### Extracted material
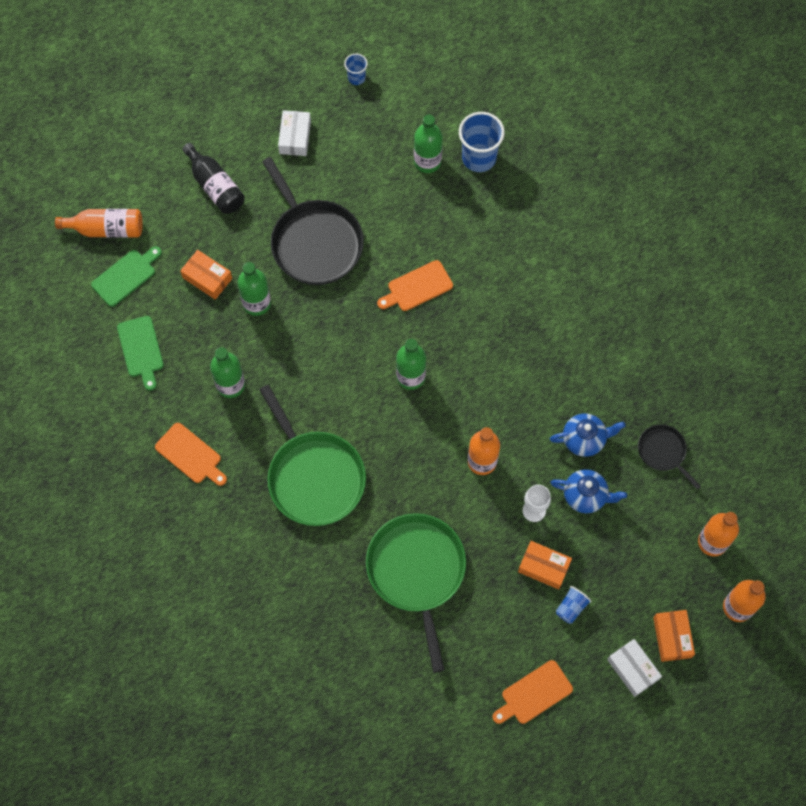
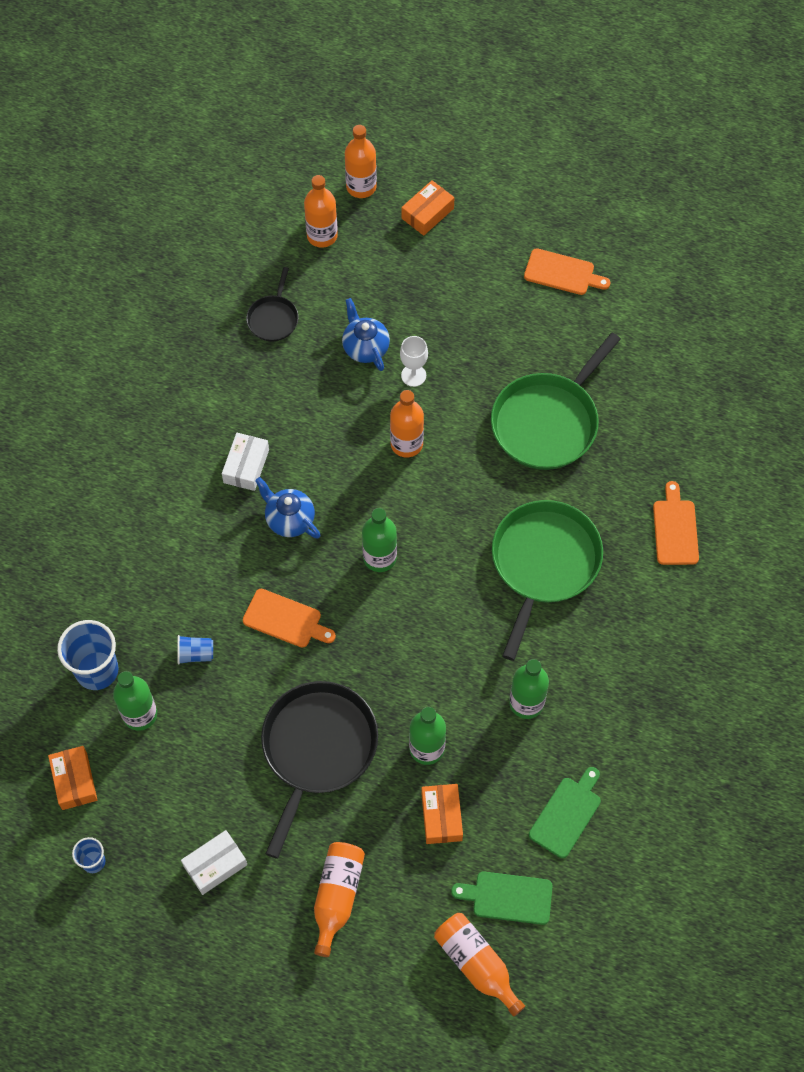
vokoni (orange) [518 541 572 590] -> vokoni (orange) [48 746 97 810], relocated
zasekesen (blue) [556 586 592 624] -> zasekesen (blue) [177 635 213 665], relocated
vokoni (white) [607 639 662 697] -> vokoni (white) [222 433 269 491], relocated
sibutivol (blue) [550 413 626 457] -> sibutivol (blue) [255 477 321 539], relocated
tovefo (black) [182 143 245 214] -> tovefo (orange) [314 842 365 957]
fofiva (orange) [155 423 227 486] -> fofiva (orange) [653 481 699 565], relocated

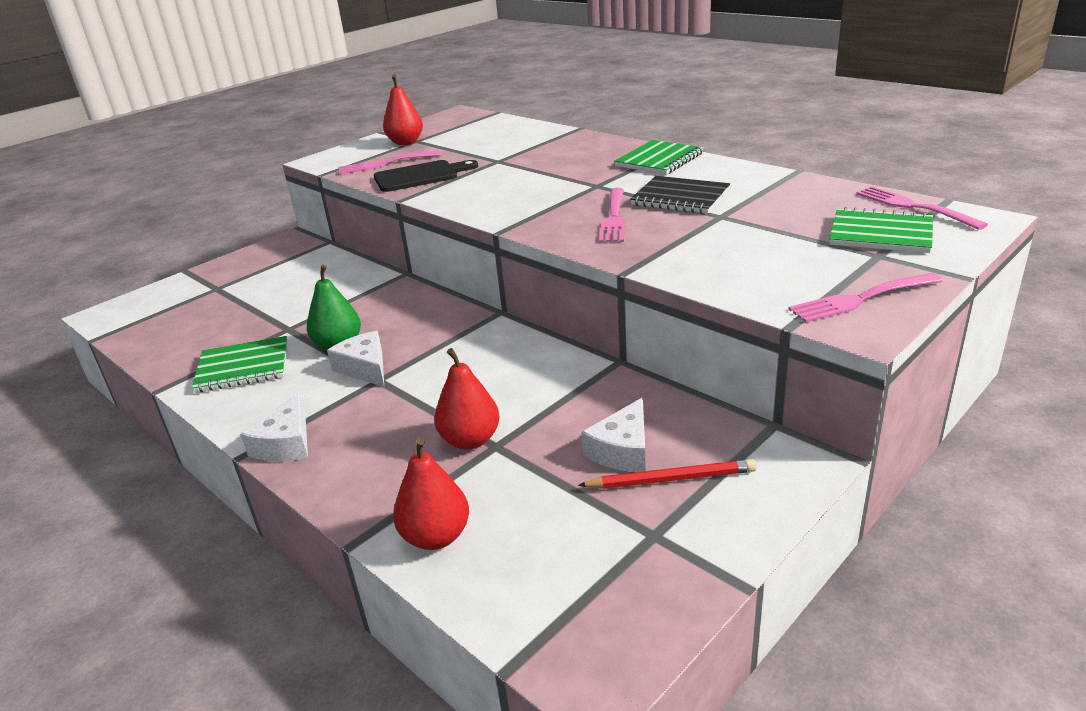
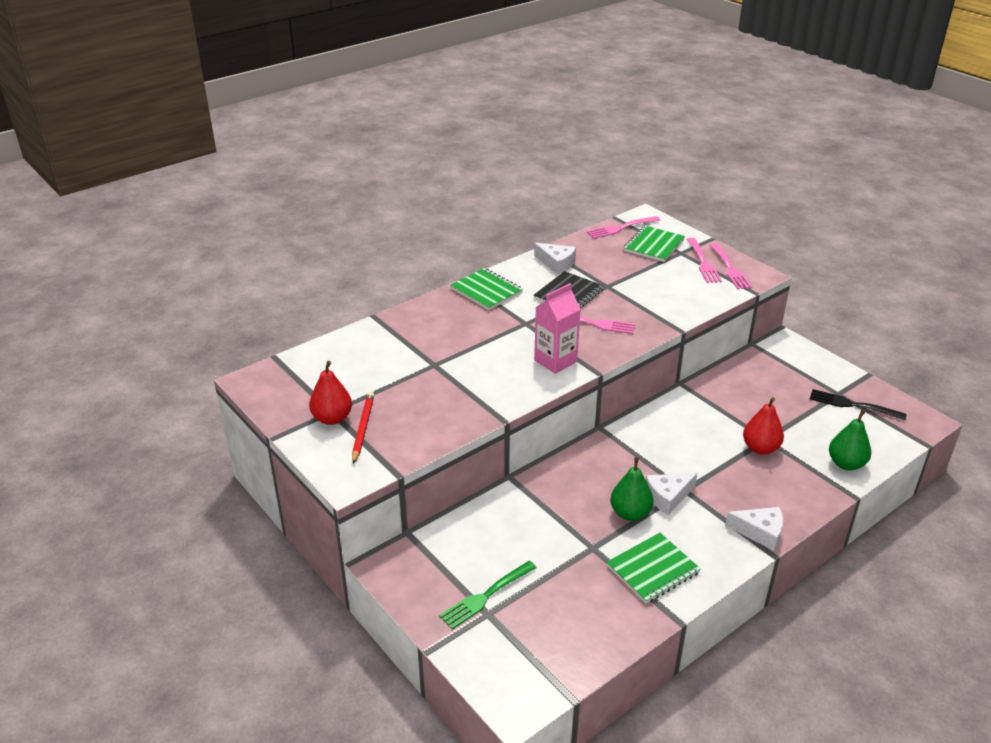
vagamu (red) [578 459 757 489] -> vagamu (red) [352 392 374 464], relocated
none -> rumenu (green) [439 561 537 629]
######
• What the exercise asks:
Filter the data above down to lines with the word "blue", and copy them.

• Solved exercise:
zasekesen (blue) [556 586 592 624] -> zasekesen (blue) [177 635 213 665], relocated
sibutivol (blue) [550 413 626 457] -> sibutivol (blue) [255 477 321 539], relocated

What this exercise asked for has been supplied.